Stored dataset items
+---+
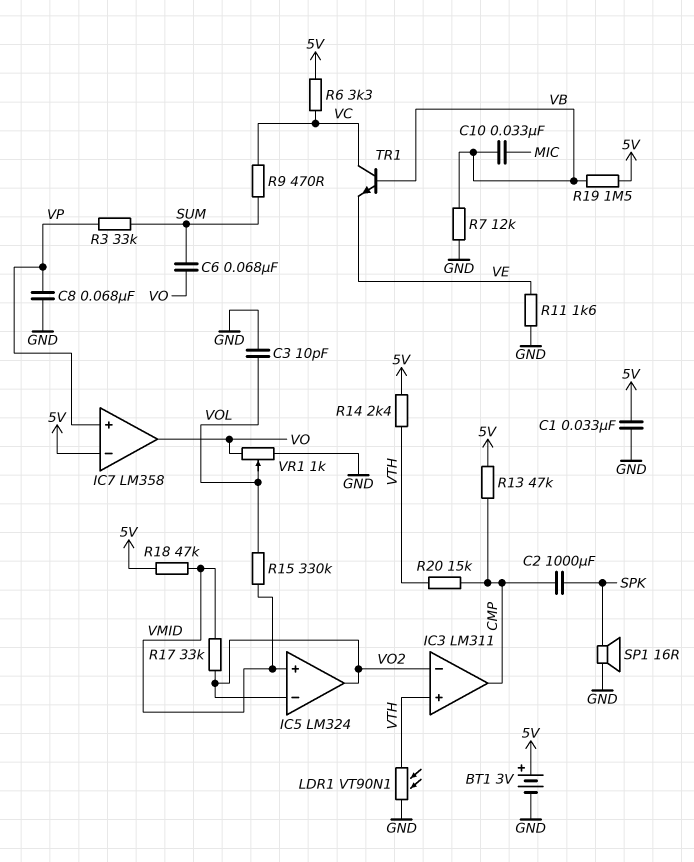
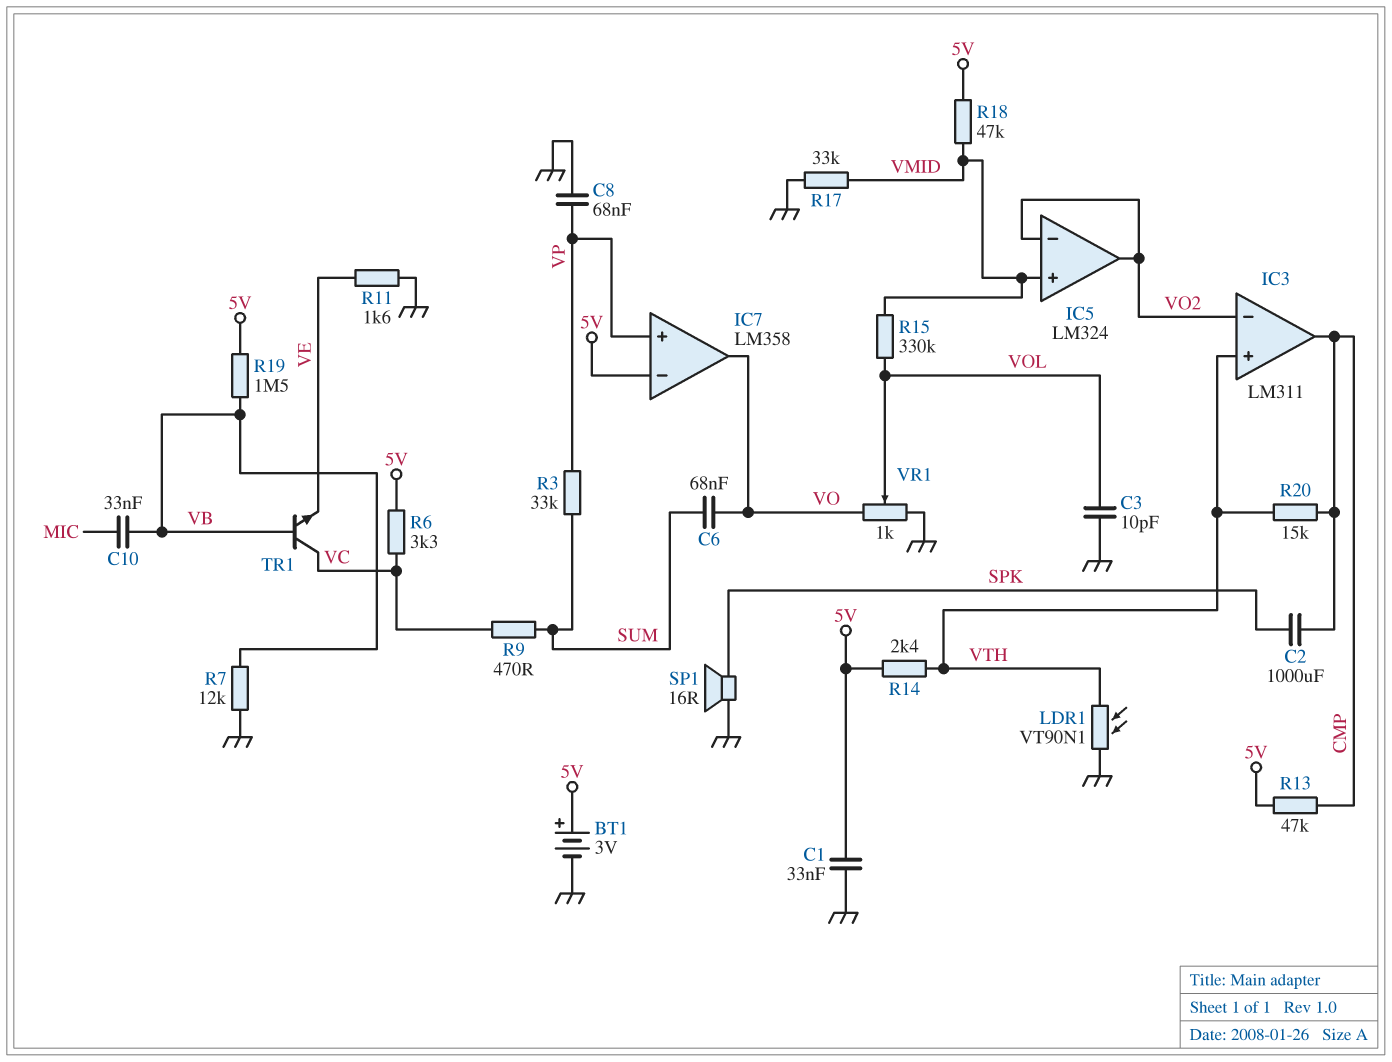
R17: 33k (VMID, VO2) -> 33k (GND, VMID)

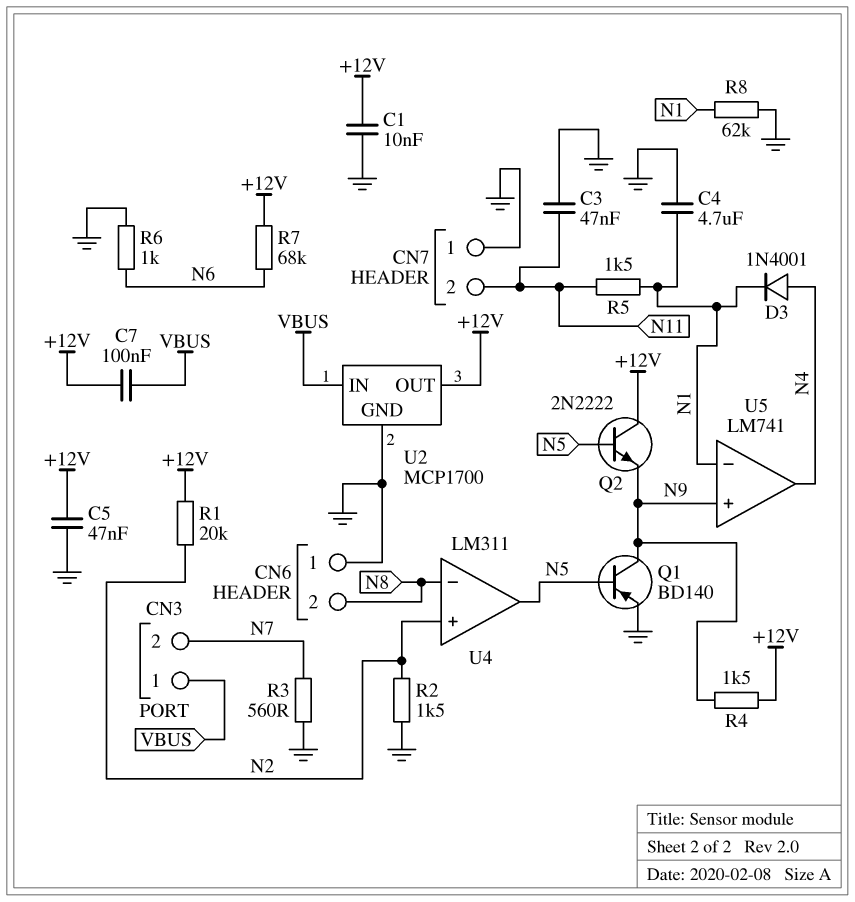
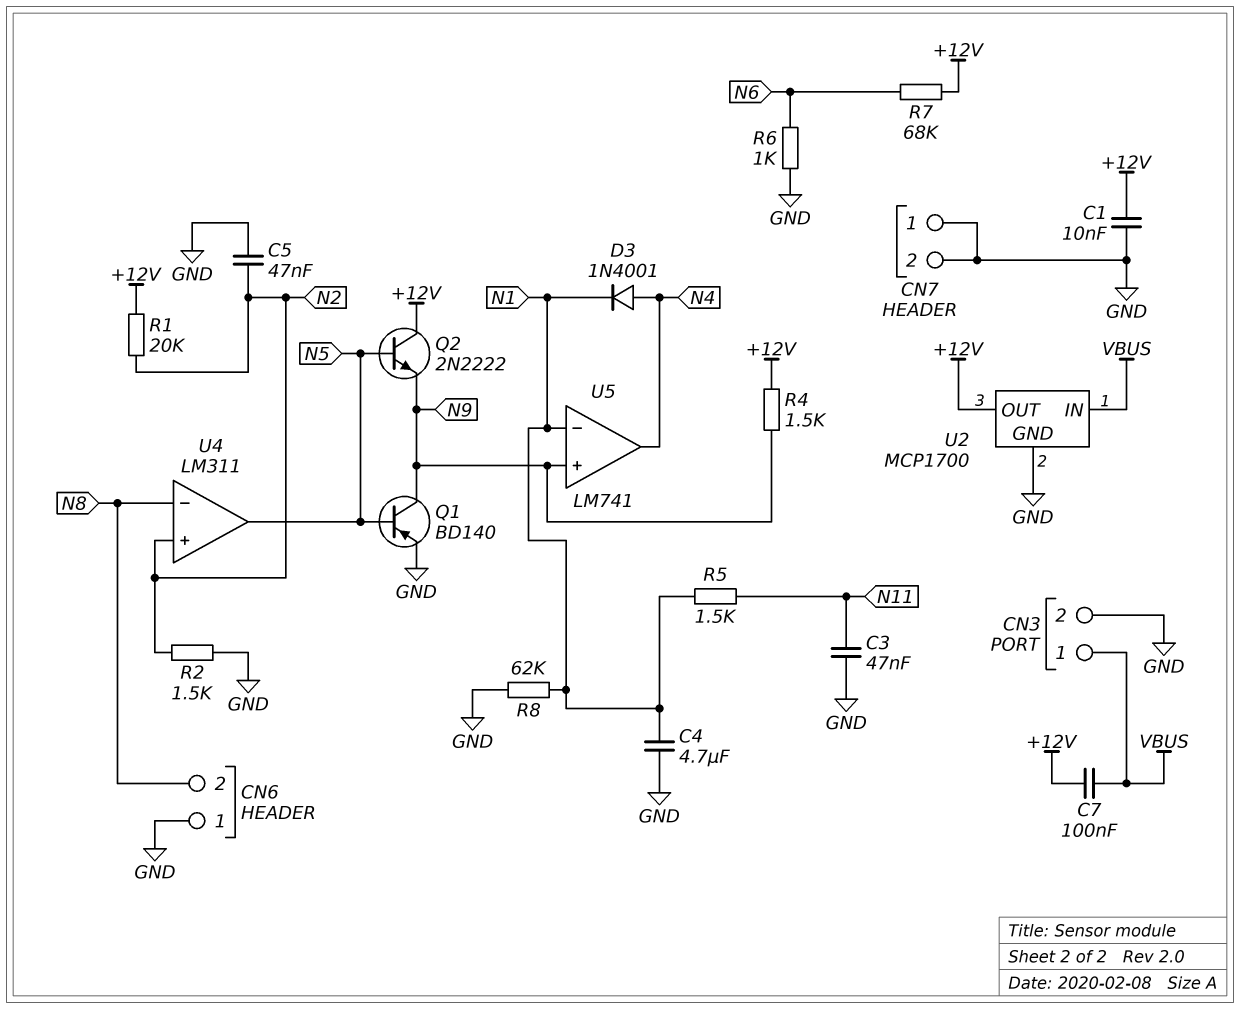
C5: 47nF (+12V, GND) -> 47nF (GND, N2)
CN3 pin 2: N7 -> GND
CN7 pin 2: N11 -> GND
R3: 560 (GND, N7) -> none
+---+
- [The problem]:
Exact copy, no pictures: reproduce every record as it stands.

- [Solution for this problem]:
R17: 33k (VMID, VO2) -> 33k (GND, VMID)

C5: 47nF (+12V, GND) -> 47nF (GND, N2)
CN3 pin 2: N7 -> GND
CN7 pin 2: N11 -> GND
R3: 560 (GND, N7) -> none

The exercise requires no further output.